» **Assignment**: Set down only the lines from the one containing "SONAR1 pin GND: GND -> 3V3" through the final line of the entries below, exactly as they stand, with no pictures.

(Items listed in a dataset)
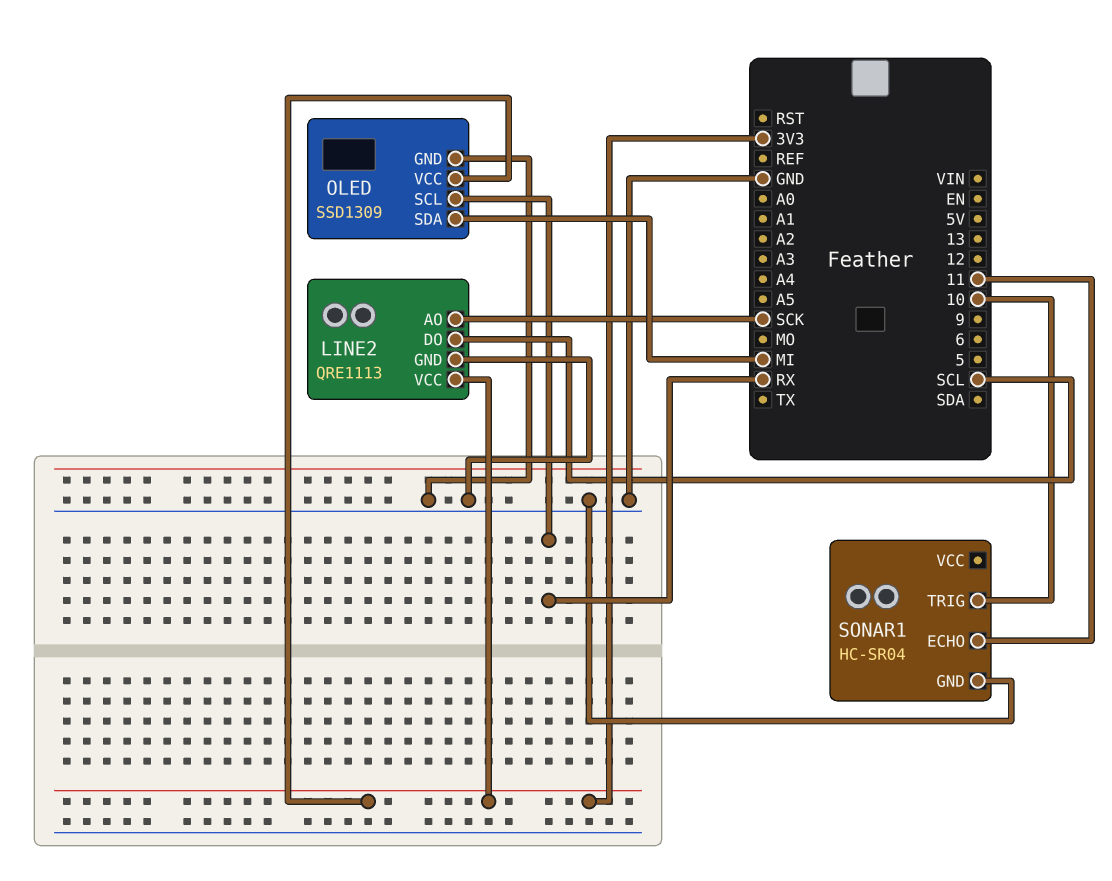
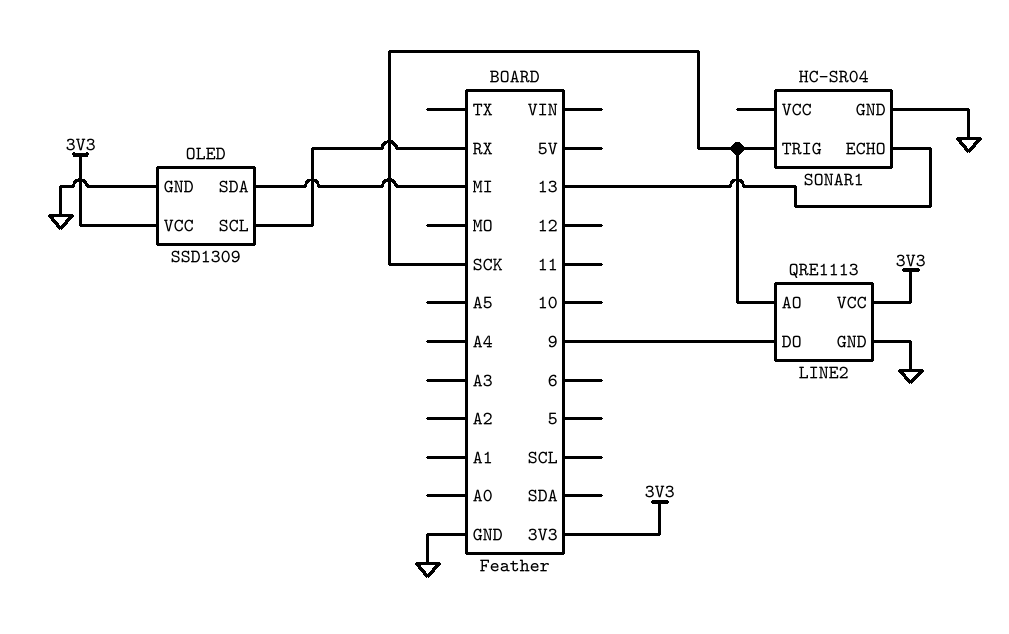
LINE2 pin DO: SCL -> 9
SONAR1 pin ECHO: 11 -> 13
SONAR1 pin TRIG: 10 -> SCK

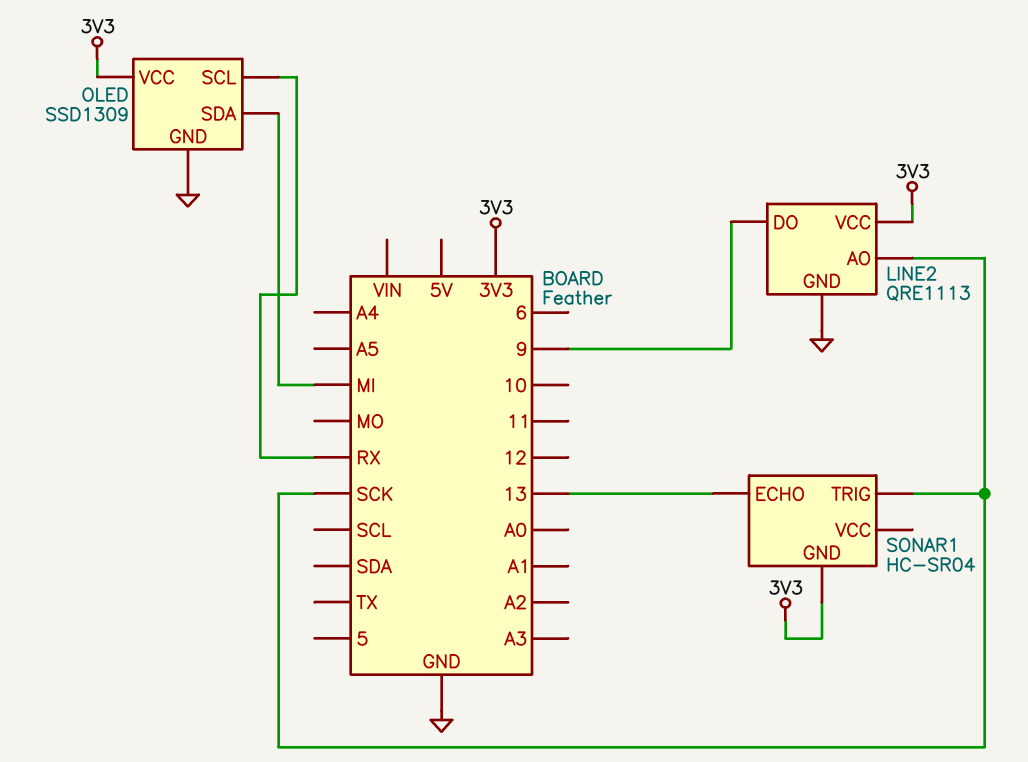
SONAR1 pin GND: GND -> 3V3

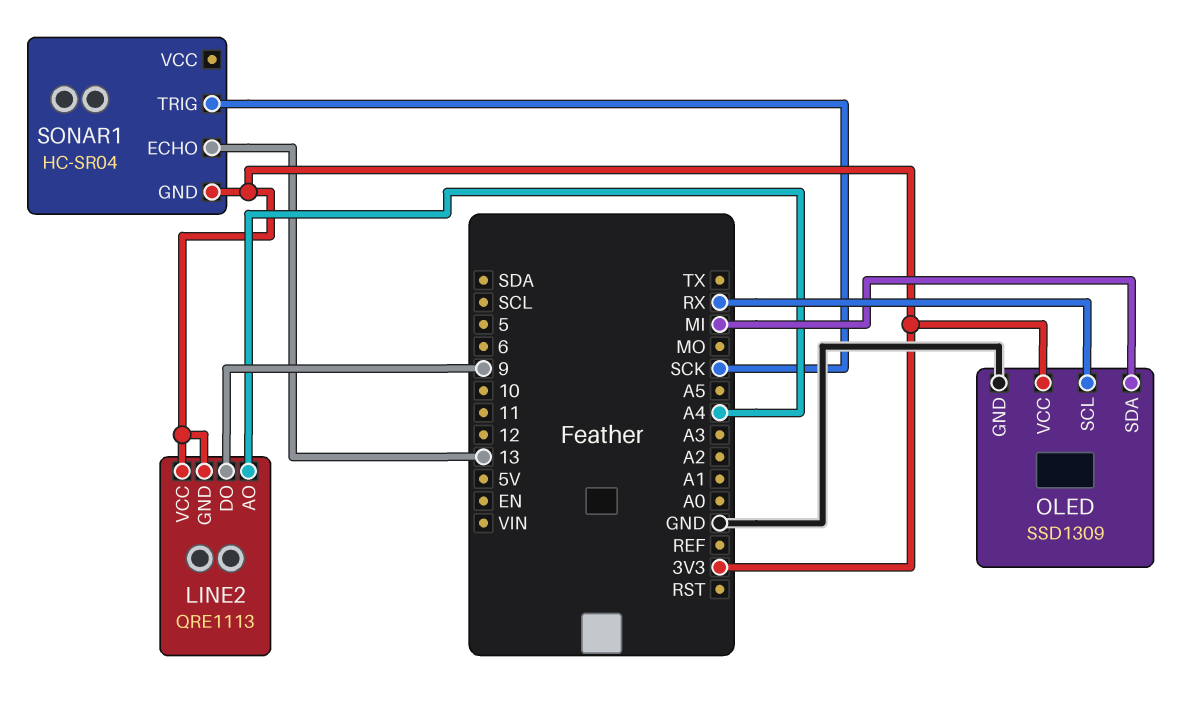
LINE2 pin AO: SCK -> A4
LINE2 pin GND: GND -> 3V3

» **Solution to this task**:
SONAR1 pin GND: GND -> 3V3

LINE2 pin AO: SCK -> A4
LINE2 pin GND: GND -> 3V3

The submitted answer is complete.